§ **TASK DETAILS**: The lines below that include "schottky" are to be found and copied.

Itemized modification records:

Segment Open

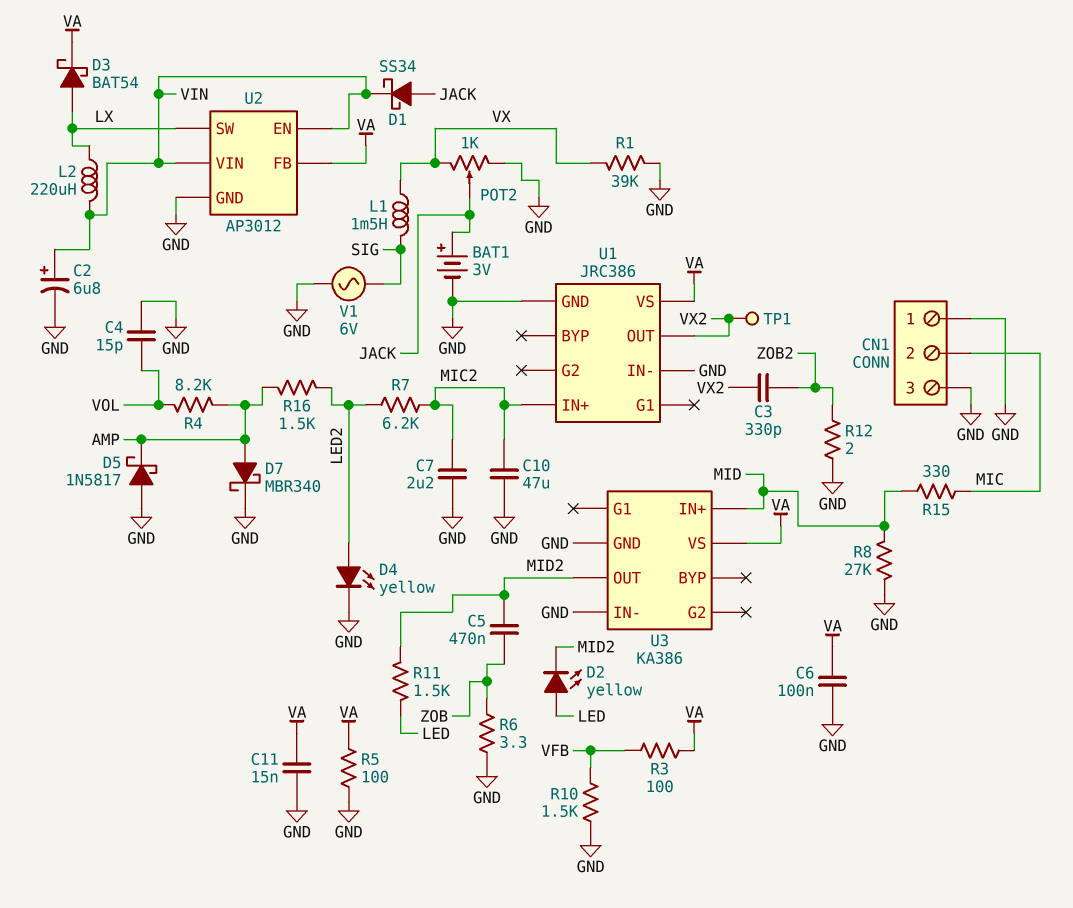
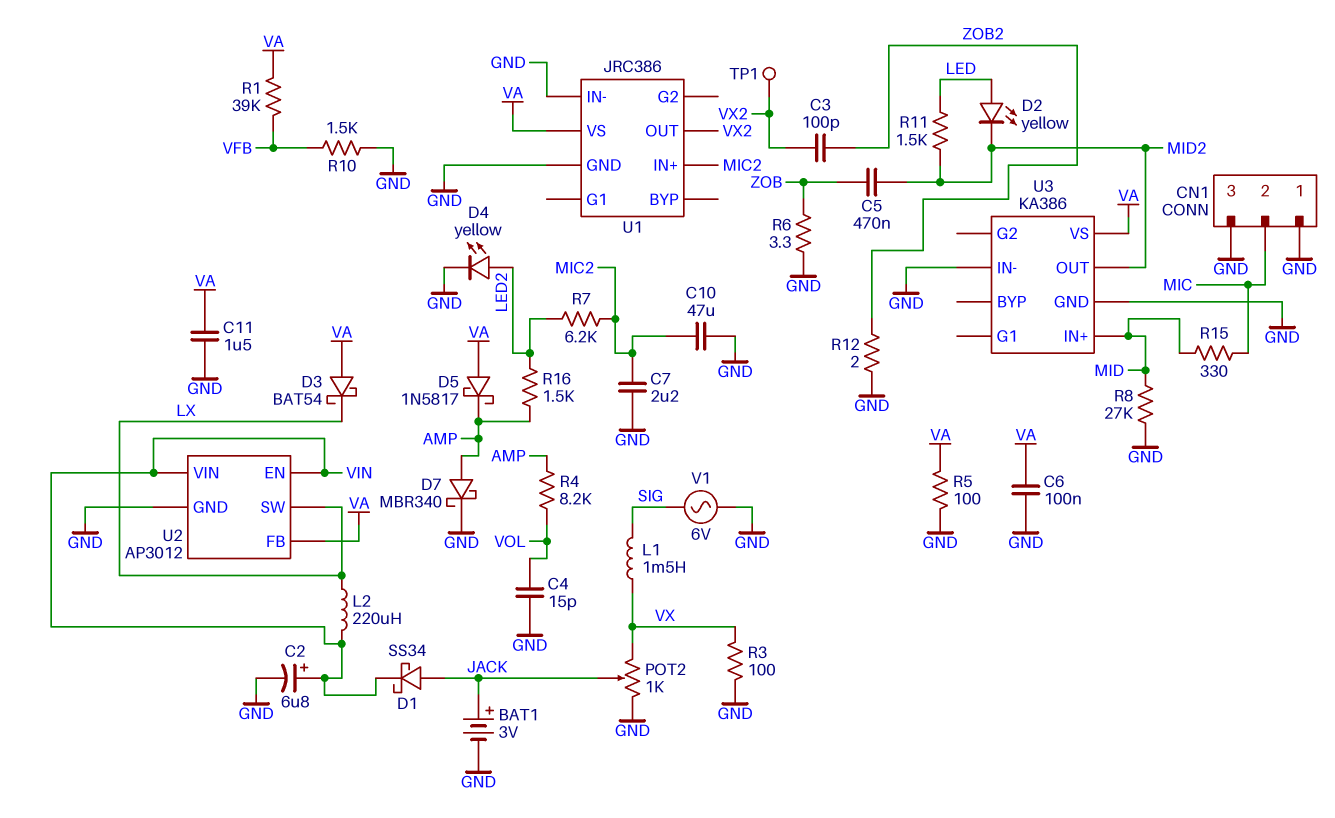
C3: 330pF (VX2, ZOB2) -> 100pF (VX2, ZOB2)
C11: 15nF (GND, VA) -> 1.5uF (GND, VA)
D3: schottky BAT54 (A LX, K VA) -> schottky BAT54 (A VA, K LX)
D5: schottky 1N5817 (A GND, K AMP) -> schottky 1N5817 (A VA, K AMP)
R1: 39k (GND, VX) -> 39k (VA, VFB)
R3: 100 (VA, VFB) -> 100 (GND, VX)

Segment Closed

§ **REPLY**:
D3: schottky BAT54 (A LX, K VA) -> schottky BAT54 (A VA, K LX)
D5: schottky 1N5817 (A GND, K AMP) -> schottky 1N5817 (A VA, K AMP)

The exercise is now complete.